**WORK TO BE COMPLETED**
Each line below should be retyped exactly, with no pictures.

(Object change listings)
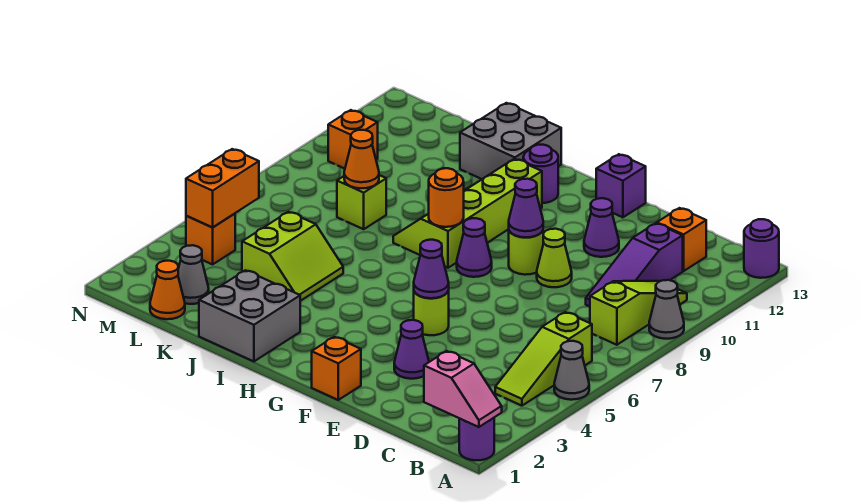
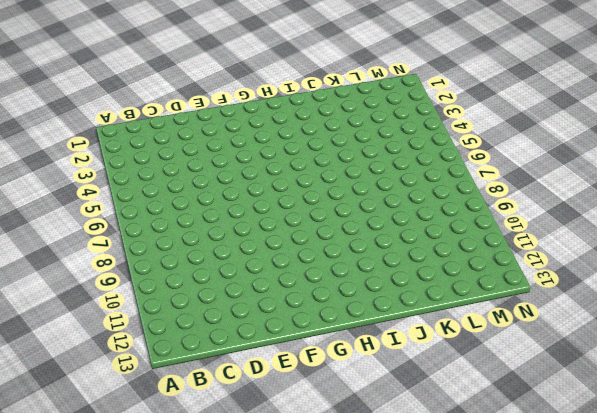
none -> purple round brick A1 level 1
none -> grey cone A5 level 1
none -> grey cone A9 level 1
none -> purple round brick A13 level 1

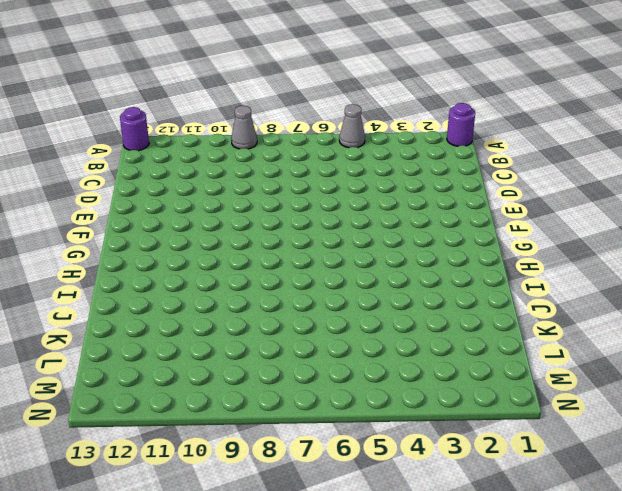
none -> lime slope B4:B6 level 1 top 6
none -> lime slope B8:B10 level 1 top 8
none -> purple slope C9:C11 level 1 top 11
none -> orange brick C12 level 1

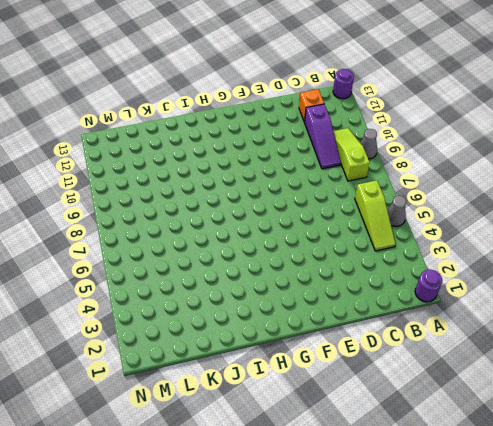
none -> purple cone E3 level 1
none -> lime cone E9 level 1
none -> purple cone E11 level 1
none -> orange brick F1 level 1

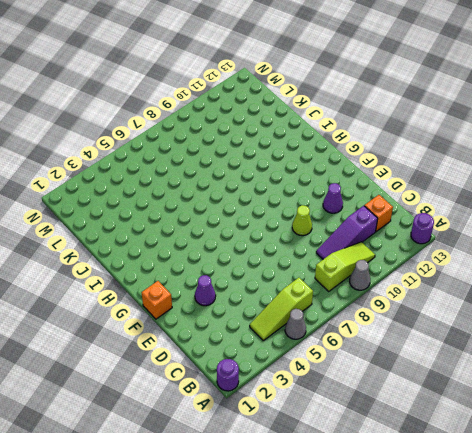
none -> lime round brick F5 level 1
none -> lime round brick F9 level 1
none -> purple brick F13 level 1
none -> purple cone G8 level 1

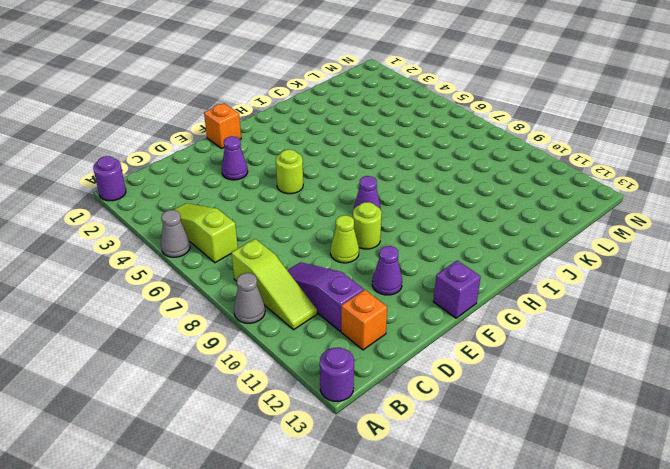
none -> lime slope H8:I11 level 1 top H
none -> purple round brick H12 level 1
none -> grey brick I1:J2 level 1
none -> grey brick I12:J13 level 1

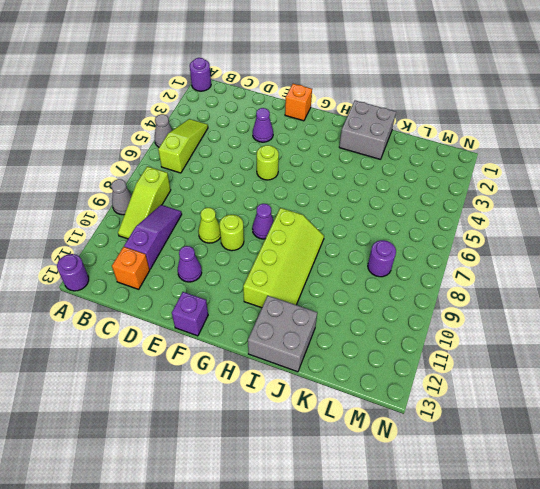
purple round brick L8 level 1 -> purple round brick H12 level 1
none -> lime slope J4:K5 level 1 top K
none -> lime brick K8 level 1
none -> orange cone L1 level 1
none -> grey cone L2 level 1

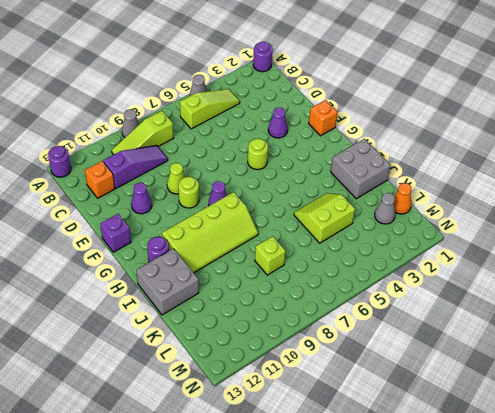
none -> orange brick M4 level 1
none -> orange brick M10 level 1
none -> pink slope A1:B1 level 2 top B
none -> purple cone F5 level 2

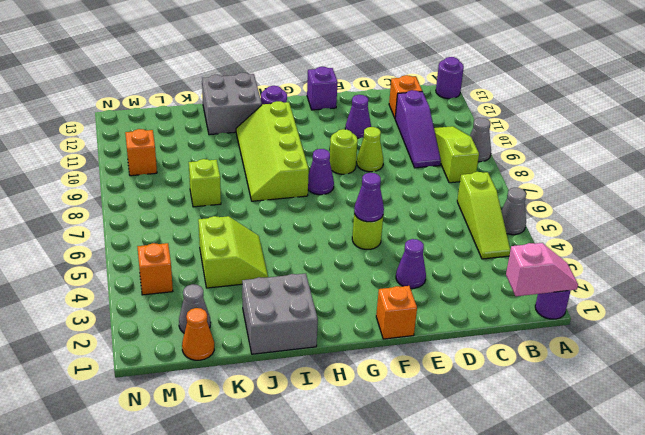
none -> purple cone F9 level 2
none -> orange round brick H8 level 2
none -> orange cone K8 level 2
none -> orange brick M4:M5 level 2

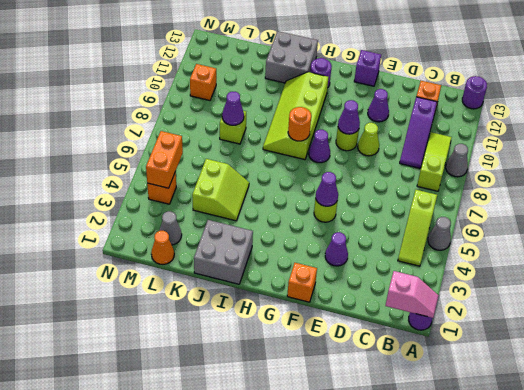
purple cone K8 level 2 -> orange cone K8 level 2

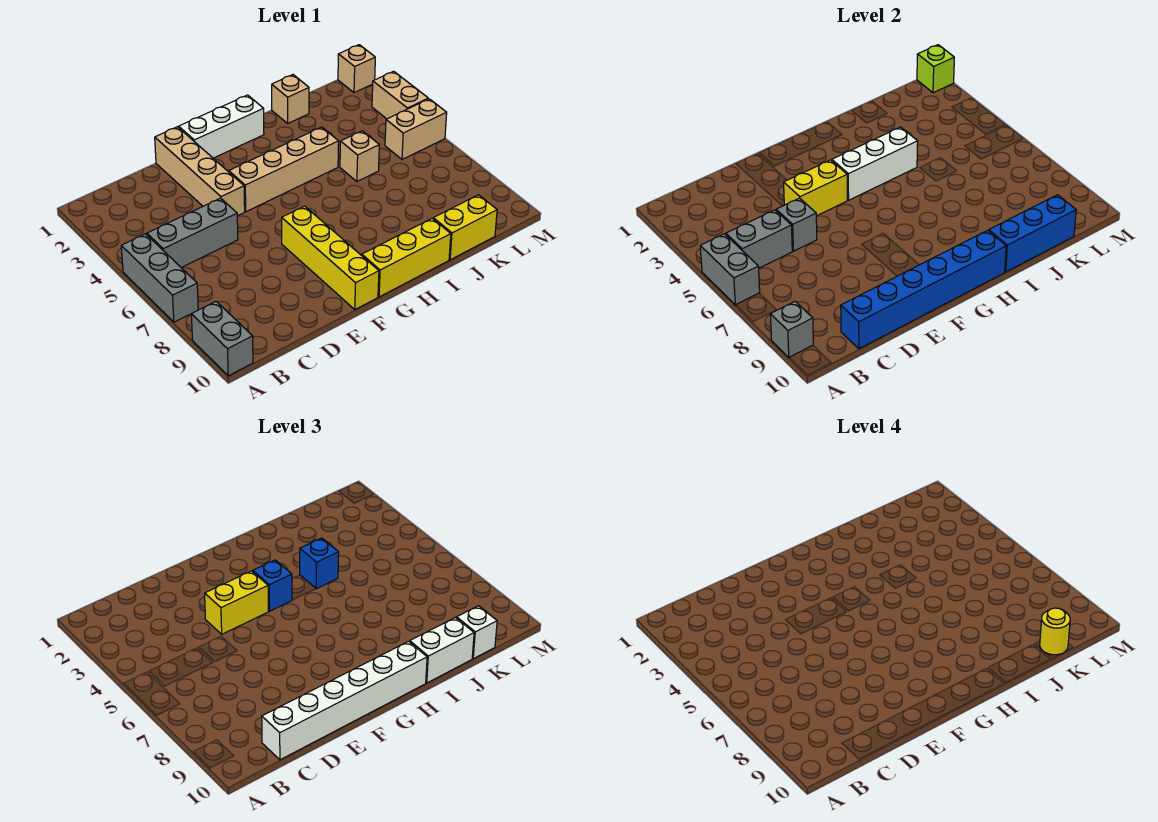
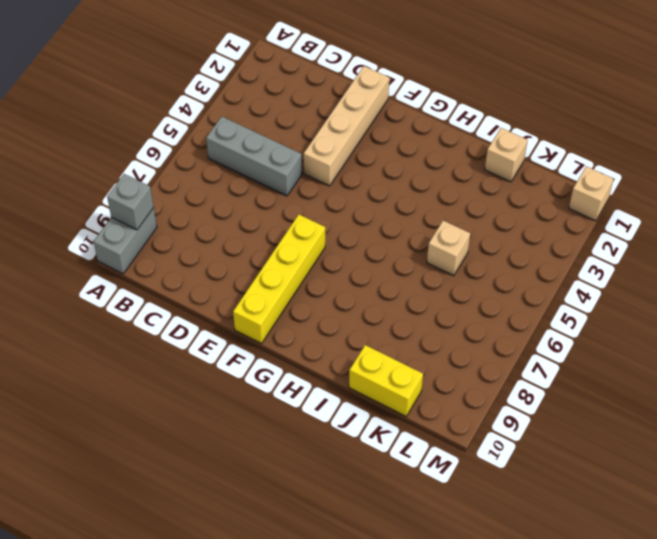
none -> grey brick A5:A7 level 1
none -> white brick F1:H1 level 1
none -> tan brick F4:I4 level 1
none -> yellow brick G10:I10 level 1

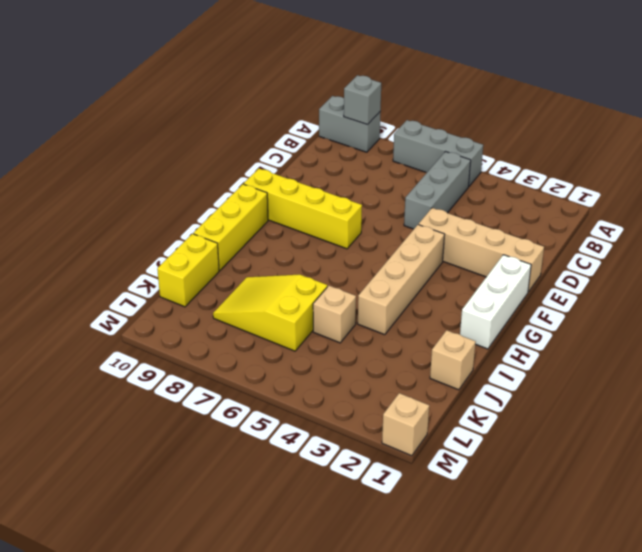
yellow slope J6:K8 level 1 top 6 -> none
none -> tan brick L5:M5 level 1
none -> tan brick M3:M4 level 1
none -> grey brick A5:A6 level 2
none -> grey brick B5:C5 level 2

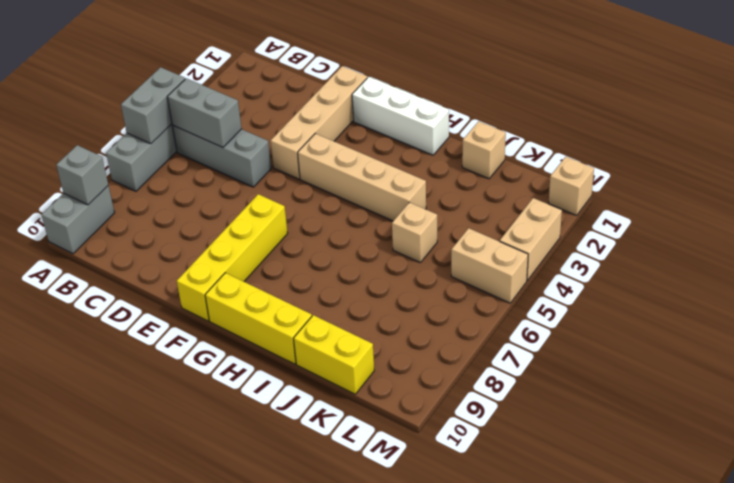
none -> blue brick C10:H10 level 2
none -> grey brick D5 level 2
none -> yellow brick E4:F4 level 2
none -> white brick G4:I4 level 2

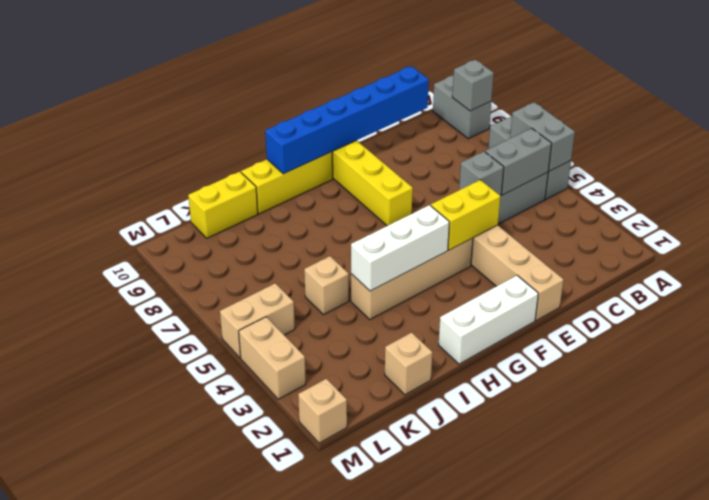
none -> blue brick I10:K10 level 2
none -> lime brick M1 level 2
none -> white brick C10:H10 level 3
none -> yellow brick E4:F4 level 3

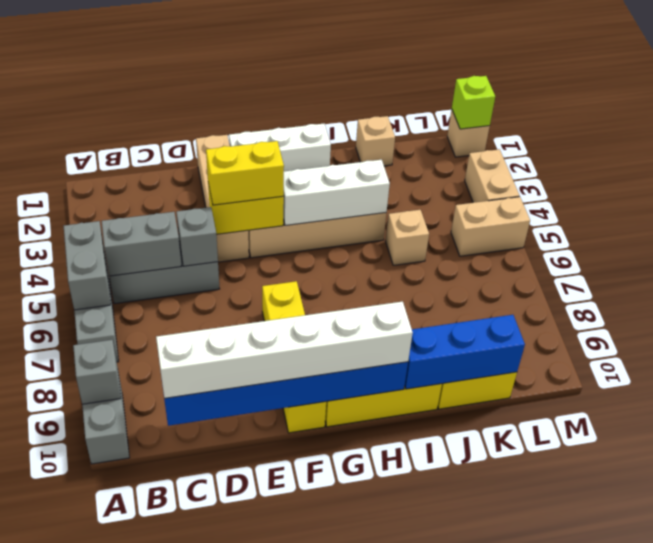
none -> blue brick G4 level 3
none -> blue brick I4 level 3
none -> white brick I10:J10 level 3
none -> white brick K10 level 3

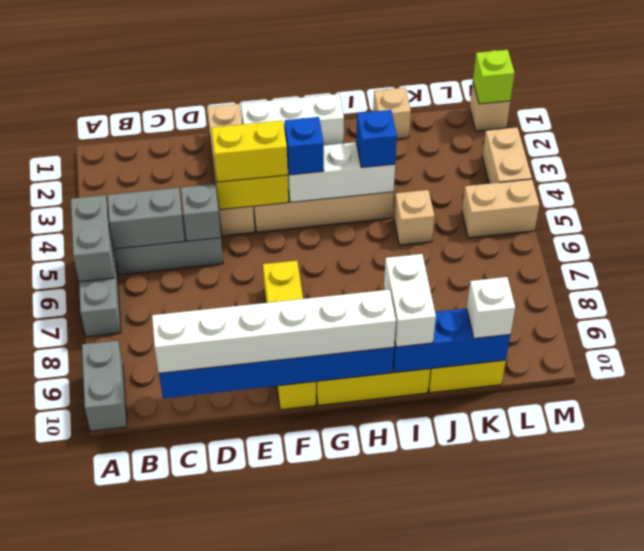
white brick I9:I10 level 3 -> white brick I10:J10 level 3
none -> grey brick A9 level 2
none -> yellow round brick K10 level 4

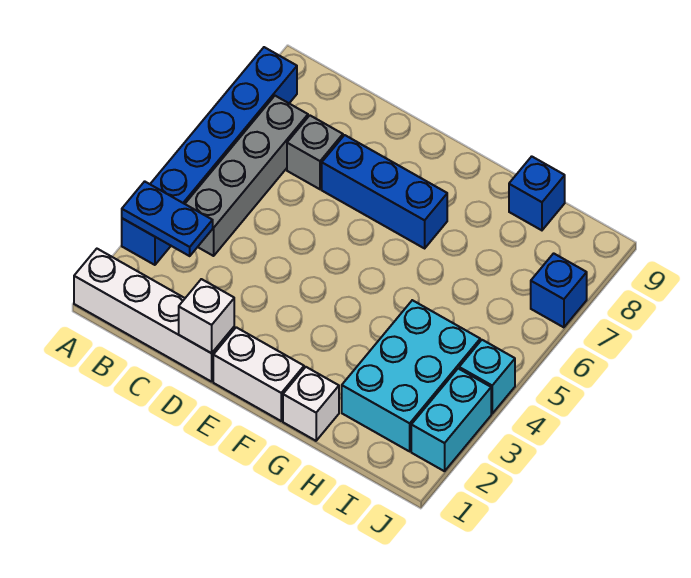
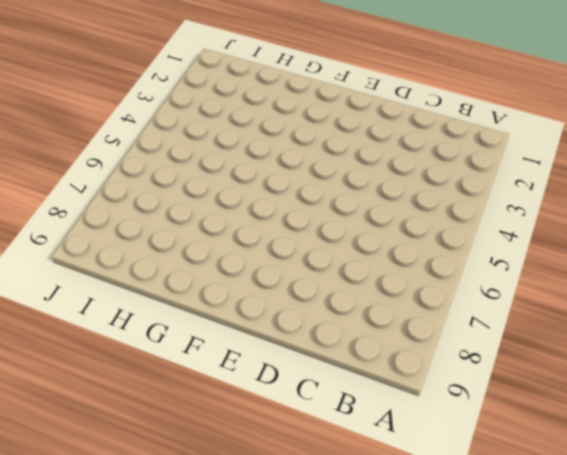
none -> white brick A1:D1 level 1
none -> blue brick A3:A8 level 1
none -> grey brick B4:B7 level 1

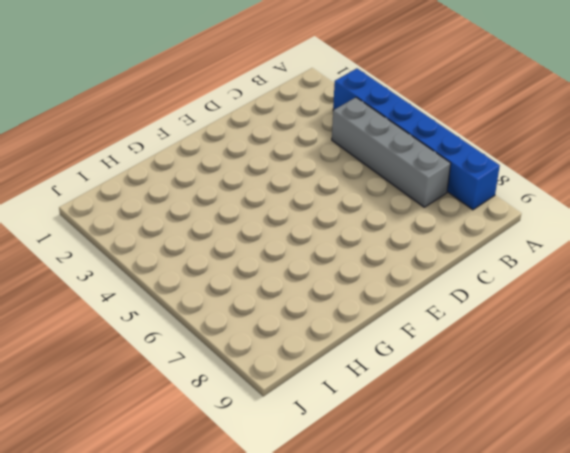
none -> white brick A1:D1 level 1
none -> grey brick C7 level 1
none -> blue brick D7:F7 level 1

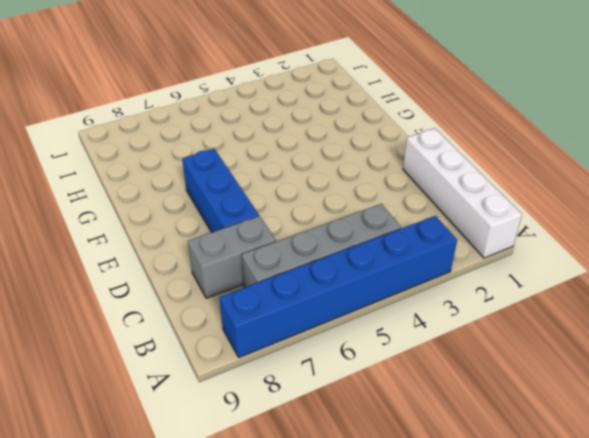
grey brick C7:C8 level 1 -> grey brick C7 level 1
none -> white brick E1:F1 level 1
none -> white brick G1 level 1
none -> cyan brick H2:I4 level 1

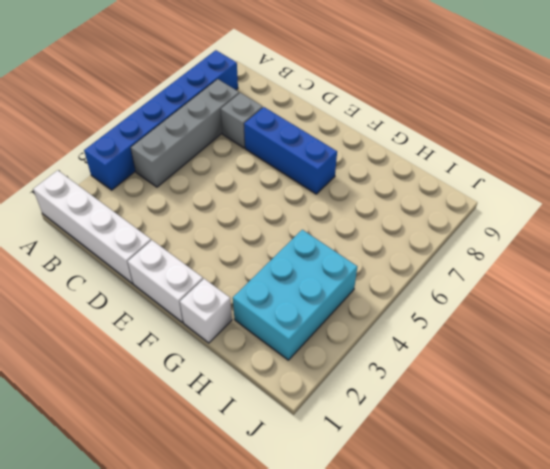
none -> blue brick H9 level 1
none -> cyan brick J2:J3 level 1
none -> cyan brick J4 level 1

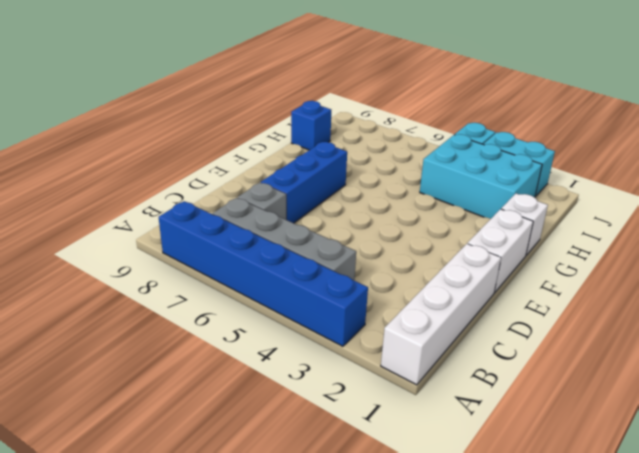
none -> blue brick J7 level 1
none -> blue plate A3:B3 level 2
none -> white brick D1 level 2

**REPLY**
none -> purple round brick A1 level 1
none -> grey cone A5 level 1
none -> grey cone A9 level 1
none -> purple round brick A13 level 1

none -> lime slope B4:B6 level 1 top 6
none -> lime slope B8:B10 level 1 top 8
none -> purple slope C9:C11 level 1 top 11
none -> orange brick C12 level 1

none -> purple cone E3 level 1
none -> lime cone E9 level 1
none -> purple cone E11 level 1
none -> orange brick F1 level 1

none -> lime round brick F5 level 1
none -> lime round brick F9 level 1
none -> purple brick F13 level 1
none -> purple cone G8 level 1

none -> lime slope H8:I11 level 1 top H
none -> purple round brick H12 level 1
none -> grey brick I1:J2 level 1
none -> grey brick I12:J13 level 1

purple round brick L8 level 1 -> purple round brick H12 level 1
none -> lime slope J4:K5 level 1 top K
none -> lime brick K8 level 1
none -> orange cone L1 level 1
none -> grey cone L2 level 1

none -> orange brick M4 level 1
none -> orange brick M10 level 1
none -> pink slope A1:B1 level 2 top B
none -> purple cone F5 level 2

none -> purple cone F9 level 2
none -> orange round brick H8 level 2
none -> orange cone K8 level 2
none -> orange brick M4:M5 level 2

purple cone K8 level 2 -> orange cone K8 level 2

none -> grey brick A5:A7 level 1
none -> white brick F1:H1 level 1
none -> tan brick F4:I4 level 1
none -> yellow brick G10:I10 level 1

yellow slope J6:K8 level 1 top 6 -> none
none -> tan brick L5:M5 level 1
none -> tan brick M3:M4 level 1
none -> grey brick A5:A6 level 2
none -> grey brick B5:C5 level 2

none -> blue brick C10:H10 level 2
none -> grey brick D5 level 2
none -> yellow brick E4:F4 level 2
none -> white brick G4:I4 level 2

none -> blue brick I10:K10 level 2
none -> lime brick M1 level 2
none -> white brick C10:H10 level 3
none -> yellow brick E4:F4 level 3

none -> blue brick G4 level 3
none -> blue brick I4 level 3
none -> white brick I10:J10 level 3
none -> white brick K10 level 3

white brick I9:I10 level 3 -> white brick I10:J10 level 3
none -> grey brick A9 level 2
none -> yellow round brick K10 level 4

none -> white brick A1:D1 level 1
none -> blue brick A3:A8 level 1
none -> grey brick B4:B7 level 1

none -> white brick A1:D1 level 1
none -> grey brick C7 level 1
none -> blue brick D7:F7 level 1

grey brick C7:C8 level 1 -> grey brick C7 level 1
none -> white brick E1:F1 level 1
none -> white brick G1 level 1
none -> cyan brick H2:I4 level 1

none -> blue brick H9 level 1
none -> cyan brick J2:J3 level 1
none -> cyan brick J4 level 1

none -> blue brick J7 level 1
none -> blue plate A3:B3 level 2
none -> white brick D1 level 2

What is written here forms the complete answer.